● Instructions to follow
Transcribe all of the records word for word, but omit the pictures.

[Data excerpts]
--
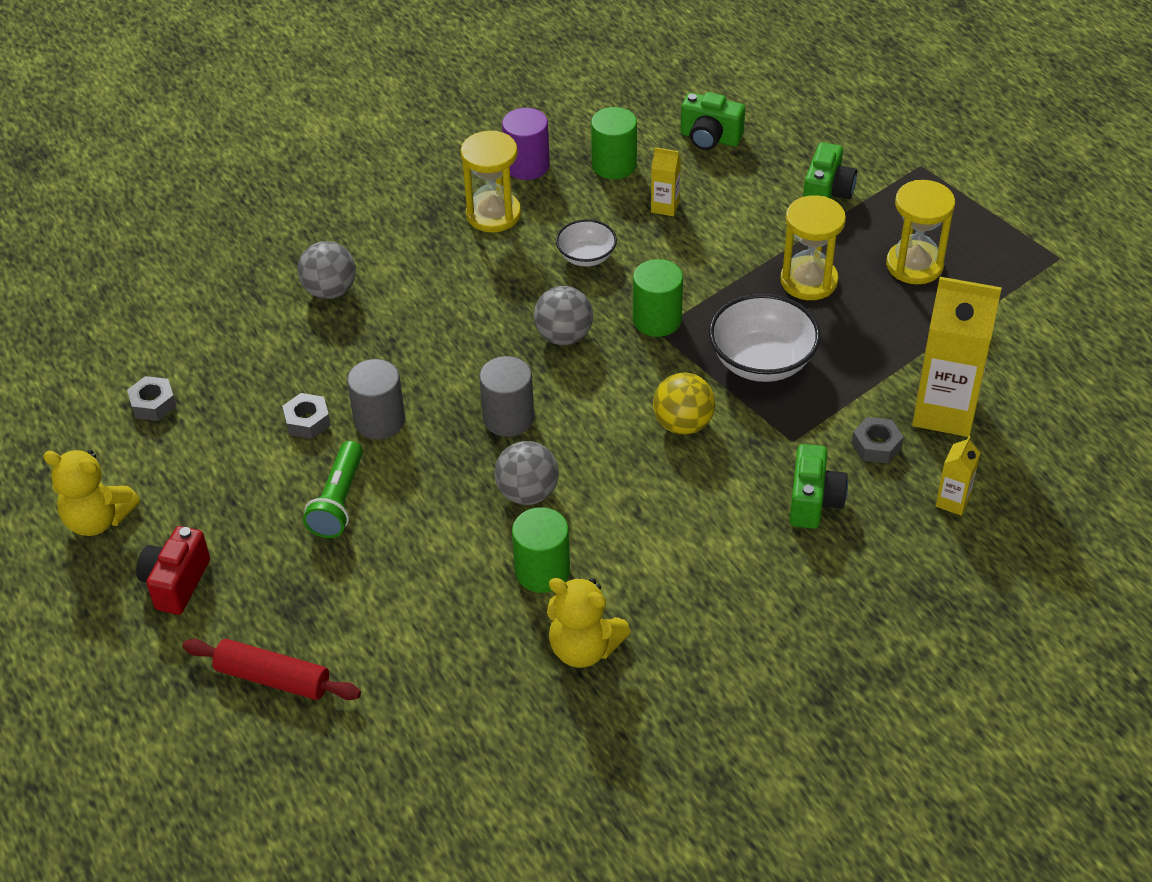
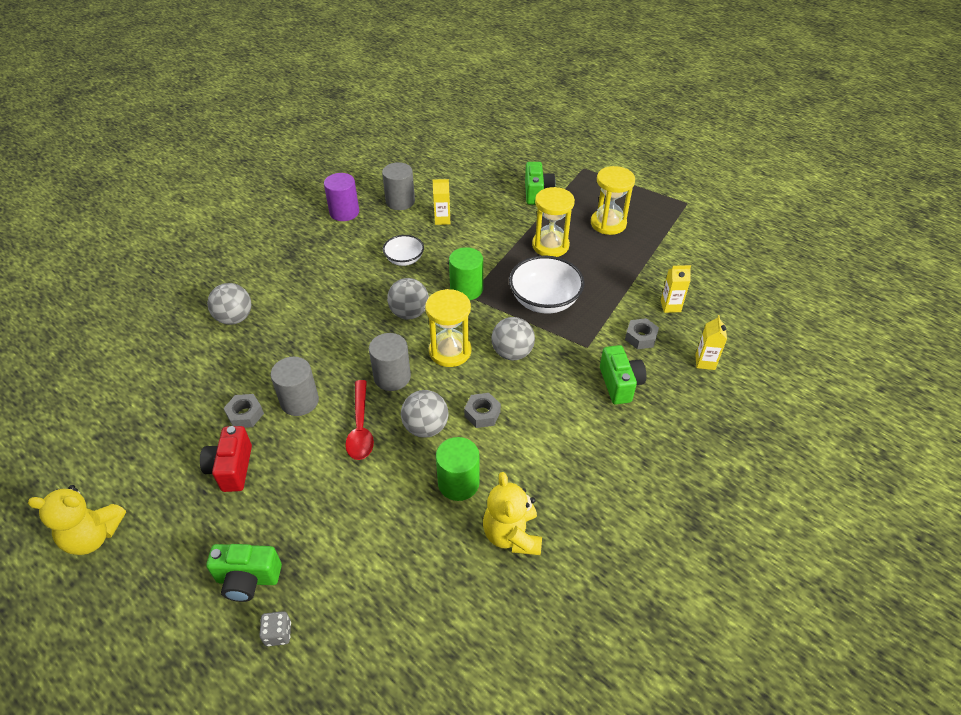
camera: 20 degrees left, 0 degrees up
(153, 404) = (119, 430): grey nut -> grey nut (482, 414)
(176, 583) = (173, 572): red camera -> red camera (231, 468)
(273, 678) = (278, 633): red rolling pin -> grey dice
(338, 501) = (287, 470): green flashlight -> none
(444, 472) = (360, 427): none -> red spoon
(493, 214) = (333, 246): yellow hourglass -> yellow hourglass (450, 351)
(584, 648) = (512, 535): yellow teddy bear -> yellow teddy bear turned 75 degrees clockwise
(614, 165) = (400, 201): green cylinder -> grey cylinder
(683, 424) = (512, 353): yellow ball -> grey ball
(710, 138) = (453, 175): green camera -> green camera (248, 579)
(944, 411) = (670, 306): yellow carton -> yellow carton, size x0.46

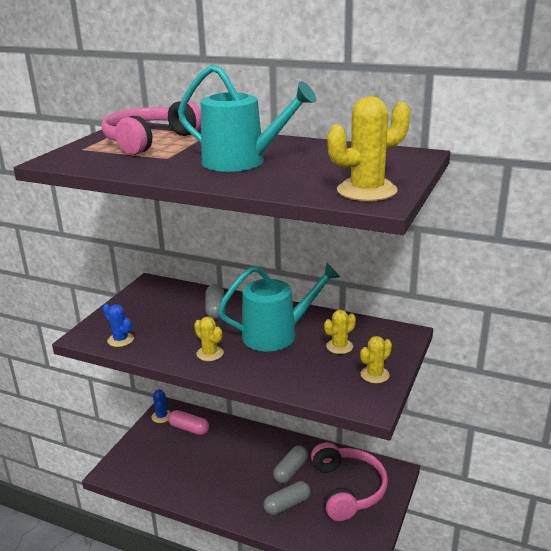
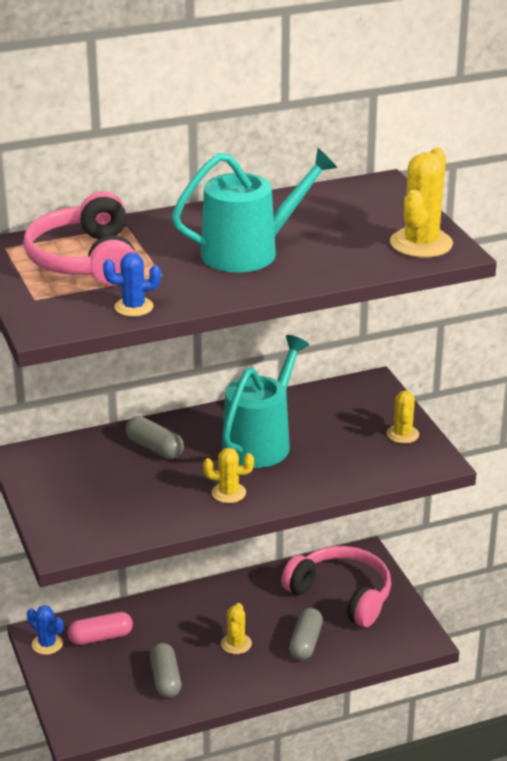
camera: 45 degrees left, 5 degrees up
(120, 340) = (111, 529): blue cactus -> blue cactus (134, 307)
(290, 471) = (268, 612): grey capsule -> grey capsule (165, 679)
(339, 346) = (335, 424): yellow cactus -> yellow cactus (236, 644)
--
● The completed task
camera: 20 degrees left, 0 degrees up
(153, 404) = (119, 430): grey nut -> grey nut (482, 414)
(176, 583) = (173, 572): red camera -> red camera (231, 468)
(273, 678) = (278, 633): red rolling pin -> grey dice
(338, 501) = (287, 470): green flashlight -> none
(444, 472) = (360, 427): none -> red spoon
(493, 214) = (333, 246): yellow hourglass -> yellow hourglass (450, 351)
(584, 648) = (512, 535): yellow teddy bear -> yellow teddy bear turned 75 degrees clockwise
(614, 165) = (400, 201): green cylinder -> grey cylinder
(683, 424) = (512, 353): yellow ball -> grey ball
(710, 138) = (453, 175): green camera -> green camera (248, 579)
(944, 411) = (670, 306): yellow carton -> yellow carton, size x0.46

camera: 45 degrees left, 5 degrees up
(120, 340) = (111, 529): blue cactus -> blue cactus (134, 307)
(290, 471) = (268, 612): grey capsule -> grey capsule (165, 679)
(339, 346) = (335, 424): yellow cactus -> yellow cactus (236, 644)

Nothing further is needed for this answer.